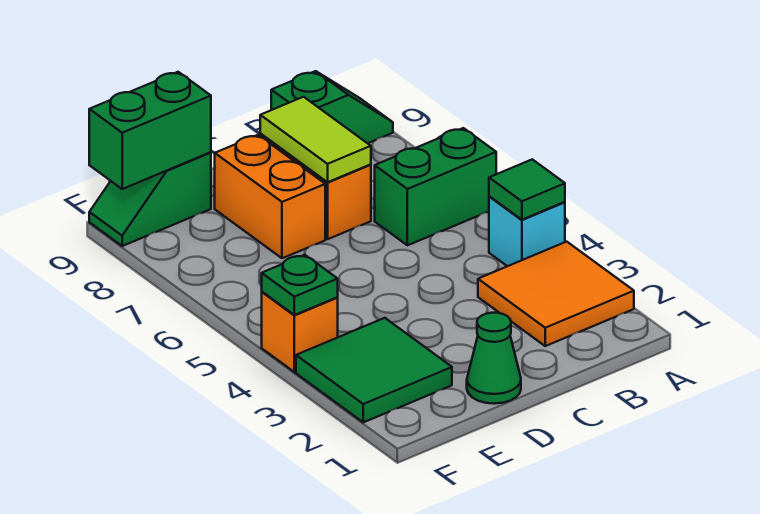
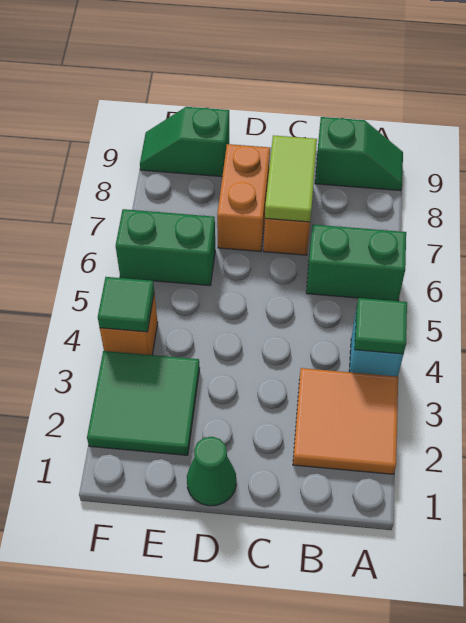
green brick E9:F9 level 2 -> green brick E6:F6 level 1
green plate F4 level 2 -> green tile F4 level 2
——————
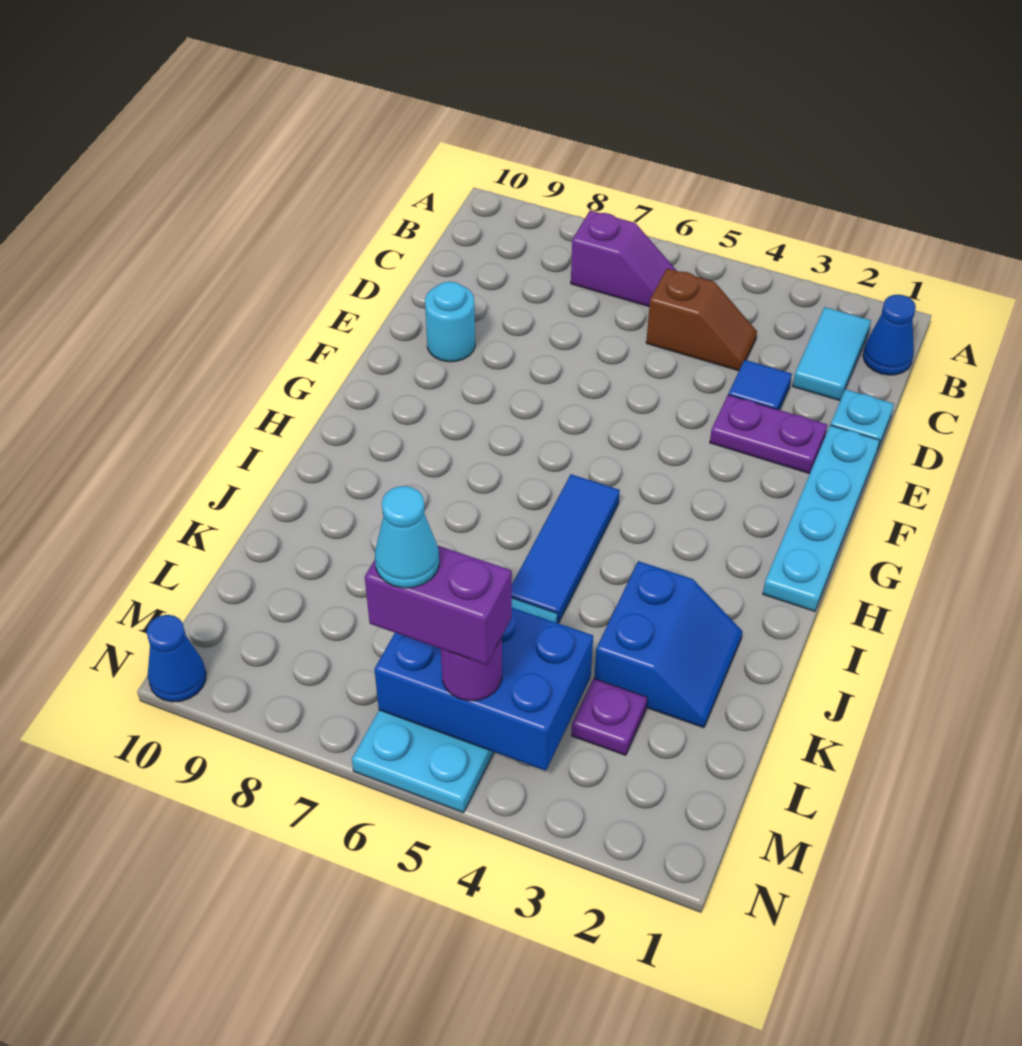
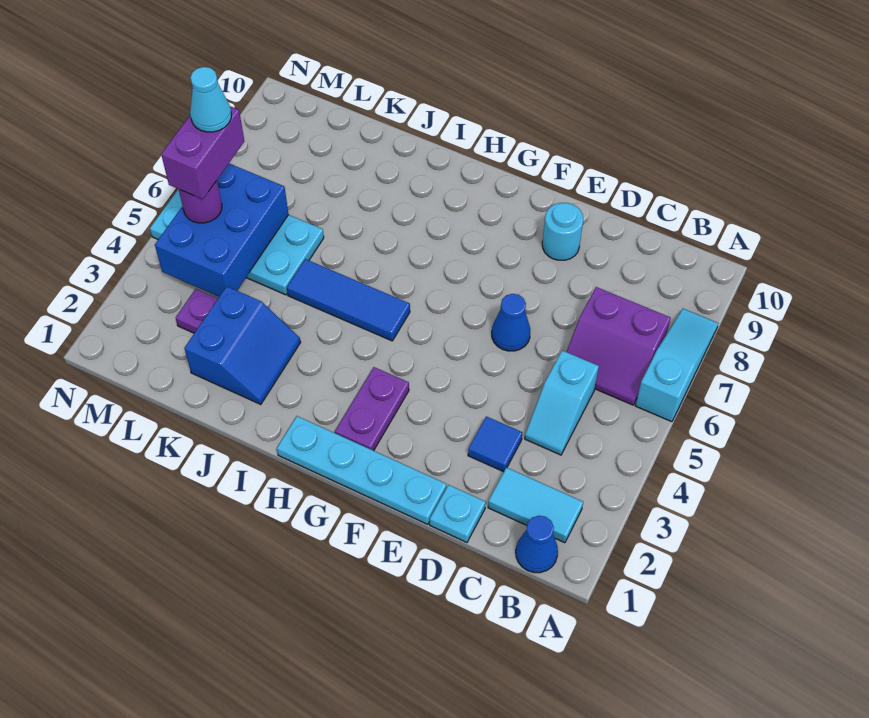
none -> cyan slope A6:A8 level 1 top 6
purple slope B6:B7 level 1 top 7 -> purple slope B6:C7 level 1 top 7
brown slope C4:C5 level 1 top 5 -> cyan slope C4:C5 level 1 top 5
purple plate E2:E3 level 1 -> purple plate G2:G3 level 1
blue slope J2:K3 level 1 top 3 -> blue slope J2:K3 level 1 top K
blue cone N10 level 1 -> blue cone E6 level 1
——————
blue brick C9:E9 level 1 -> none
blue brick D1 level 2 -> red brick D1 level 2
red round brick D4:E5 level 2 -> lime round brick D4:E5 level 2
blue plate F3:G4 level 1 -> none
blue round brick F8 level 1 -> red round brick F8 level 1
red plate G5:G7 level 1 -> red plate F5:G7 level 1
——————
Task directions: There is a line with "purple slope B6:B7" and a line with "blue cone N10 level 1 -> blue cone E6 level 1" above. Copy exactly those two lines and all lines between them, with nothing else.

Task response:
purple slope B6:B7 level 1 top 7 -> purple slope B6:C7 level 1 top 7
brown slope C4:C5 level 1 top 5 -> cyan slope C4:C5 level 1 top 5
purple plate E2:E3 level 1 -> purple plate G2:G3 level 1
blue slope J2:K3 level 1 top 3 -> blue slope J2:K3 level 1 top K
blue cone N10 level 1 -> blue cone E6 level 1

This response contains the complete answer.